- _Records shown_:

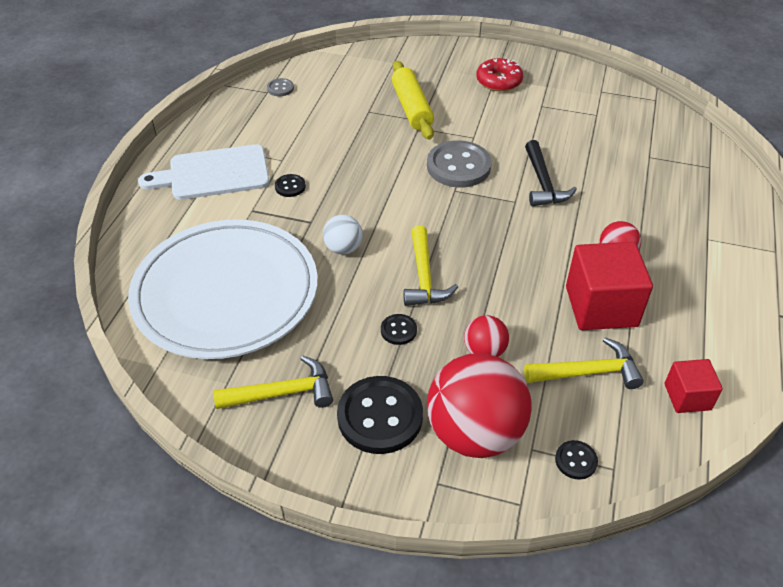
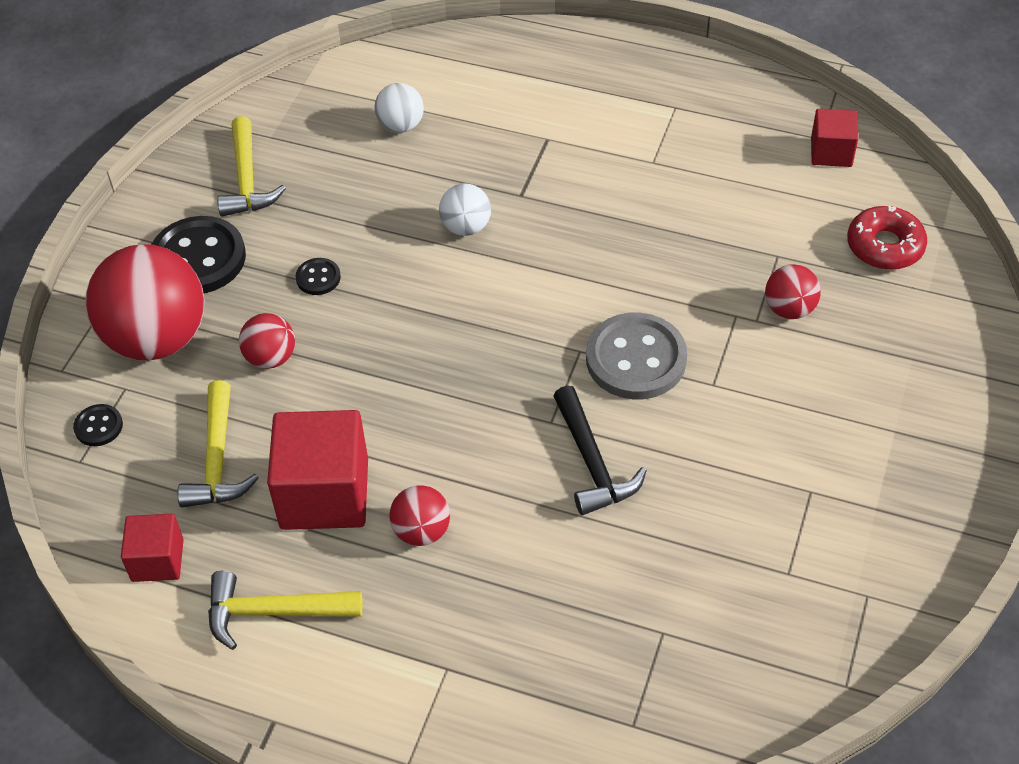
camera: 95 degrees right, 5 degrees up
white plate [128,219,318,359] -> white ball [374,83,424,133]
white cutting board [138,144,270,200] -> none
grey button [267,78,294,96] -> red cube [811,109,858,167]
black button [275,174,306,197] -> none
yellow rolling pin [392,61,434,140] -> red ball [765,264,821,319]
yellow hammer [403,226,458,306] -> yellow hammer moved to [208,571,363,650]
red donut [476,58,523,91] -> red donut moved to [847,206,927,270]
black hammer [525,140,577,206] -> black hammer turned 105 degrees counterclockwise [554,385,647,515]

- _Instructions for the task_: The response must match the listing exactly, except that pictures are removed.

- _Task solution_:
camera: 95 degrees right, 5 degrees up
white plate [128,219,318,359] -> white ball [374,83,424,133]
white cutting board [138,144,270,200] -> none
grey button [267,78,294,96] -> red cube [811,109,858,167]
black button [275,174,306,197] -> none
yellow rolling pin [392,61,434,140] -> red ball [765,264,821,319]
yellow hammer [403,226,458,306] -> yellow hammer moved to [208,571,363,650]
red donut [476,58,523,91] -> red donut moved to [847,206,927,270]
black hammer [525,140,577,206] -> black hammer turned 105 degrees counterclockwise [554,385,647,515]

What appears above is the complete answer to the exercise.